• [EXERCISE BRIEF]: Retype the records below exactly as they stand, but with no images.

• [LISTED ENTRIES]:

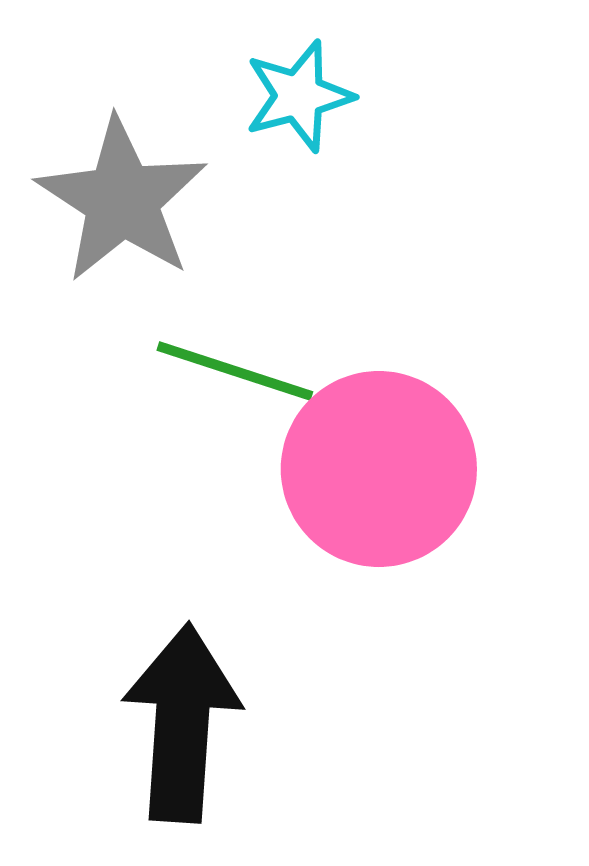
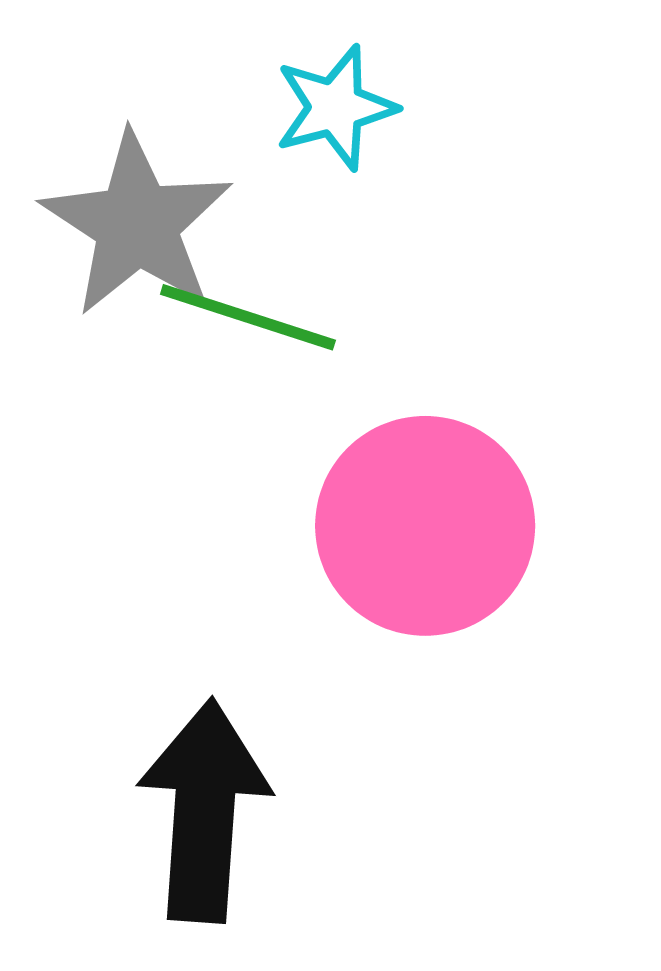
green line: (235, 371) -> (248, 317), moved

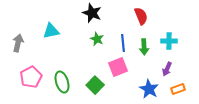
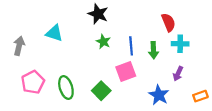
red semicircle: (141, 16) -> (168, 22), moved
cyan triangle: (51, 31) -> (54, 33), turned 30
orange rectangle: (178, 89) -> (200, 96), moved

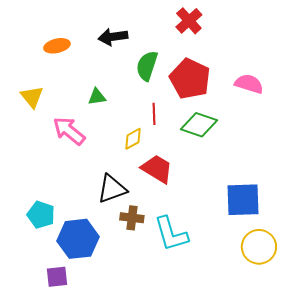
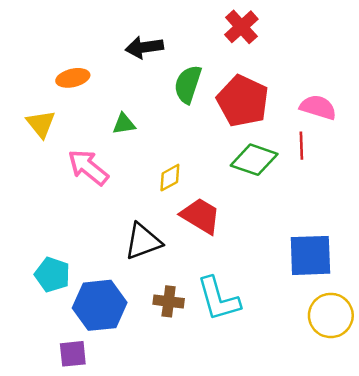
orange ellipse: (57, 46) -> (73, 78), moved
red line: (154, 114) -> (301, 146), moved
brown cross: (132, 218) -> (169, 301), moved

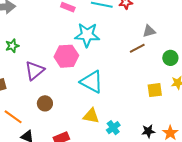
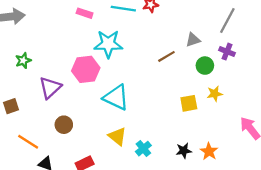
gray triangle: (149, 31) -> (193, 40), moved
yellow triangle: (91, 116) -> (117, 136), turned 30

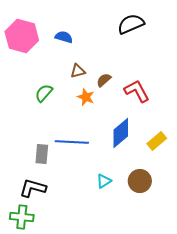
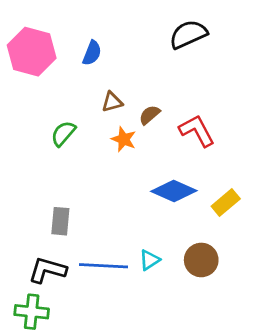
blue semicircle: (64, 37) -> (92, 53), turned 96
blue diamond: (121, 133) -> (174, 191), turned 64
blue line: (72, 142) -> (103, 266), moved

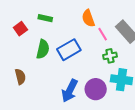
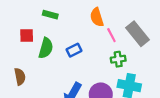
red square: (20, 29) -> (27, 36), moved, turned 32
blue rectangle: (69, 50) -> (74, 50), size x0.6

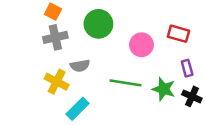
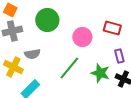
green line: (126, 83) -> (69, 68), turned -60

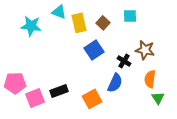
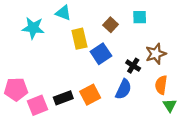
yellow rectangle: (79, 23) -> (79, 39), moved
brown star: (145, 50) -> (156, 54), turned -30
orange square: (92, 99) -> (90, 95), moved

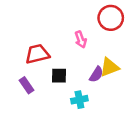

• [FINISHED EXERCISE]:
green line: (235, 371) -> (248, 317), moved

red semicircle: (141, 16) -> (168, 22), moved
cyan triangle: (51, 31) -> (54, 33), turned 30
orange rectangle: (178, 89) -> (200, 96), moved

orange ellipse: (57, 46) -> (73, 78), moved
red line: (154, 114) -> (301, 146), moved
brown cross: (132, 218) -> (169, 301), moved

gray triangle: (149, 31) -> (193, 40), moved
yellow triangle: (91, 116) -> (117, 136), turned 30

blue semicircle: (64, 37) -> (92, 53), turned 96
blue diamond: (121, 133) -> (174, 191), turned 64
blue line: (72, 142) -> (103, 266), moved

red square: (20, 29) -> (27, 36), moved, turned 32
blue rectangle: (69, 50) -> (74, 50), size x0.6

green line: (126, 83) -> (69, 68), turned -60

yellow rectangle: (79, 23) -> (79, 39), moved
brown star: (145, 50) -> (156, 54), turned -30
orange square: (92, 99) -> (90, 95), moved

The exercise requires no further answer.